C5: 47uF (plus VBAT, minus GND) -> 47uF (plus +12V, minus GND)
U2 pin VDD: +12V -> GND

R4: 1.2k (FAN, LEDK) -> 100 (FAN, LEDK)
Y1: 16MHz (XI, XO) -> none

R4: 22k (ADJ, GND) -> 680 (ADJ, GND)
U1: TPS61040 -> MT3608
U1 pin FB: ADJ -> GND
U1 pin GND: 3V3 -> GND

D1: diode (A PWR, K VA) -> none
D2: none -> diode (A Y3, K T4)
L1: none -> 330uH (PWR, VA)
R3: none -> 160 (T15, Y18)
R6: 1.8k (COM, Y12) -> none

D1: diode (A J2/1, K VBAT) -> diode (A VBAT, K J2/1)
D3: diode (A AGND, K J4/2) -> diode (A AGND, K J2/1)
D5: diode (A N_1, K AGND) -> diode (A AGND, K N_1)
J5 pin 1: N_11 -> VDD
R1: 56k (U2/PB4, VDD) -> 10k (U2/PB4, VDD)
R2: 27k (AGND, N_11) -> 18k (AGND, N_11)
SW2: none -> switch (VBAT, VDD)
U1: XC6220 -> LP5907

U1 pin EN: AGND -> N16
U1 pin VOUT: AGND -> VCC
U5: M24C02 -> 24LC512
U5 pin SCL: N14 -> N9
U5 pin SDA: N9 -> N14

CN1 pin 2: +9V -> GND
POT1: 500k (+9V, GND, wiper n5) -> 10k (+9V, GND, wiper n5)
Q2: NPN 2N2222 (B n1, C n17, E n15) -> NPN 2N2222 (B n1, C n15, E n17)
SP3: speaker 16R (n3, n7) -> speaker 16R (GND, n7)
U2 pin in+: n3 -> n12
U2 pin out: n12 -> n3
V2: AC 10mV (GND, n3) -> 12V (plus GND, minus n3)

Exercise goal
Whenever the string "none" turns up in a line above, copy that line out.

Task solution
Y1: 16MHz (XI, XO) -> none
D1: diode (A PWR, K VA) -> none
D2: none -> diode (A Y3, K T4)
L1: none -> 330uH (PWR, VA)
R3: none -> 160 (T15, Y18)
R6: 1.8k (COM, Y12) -> none
SW2: none -> switch (VBAT, VDD)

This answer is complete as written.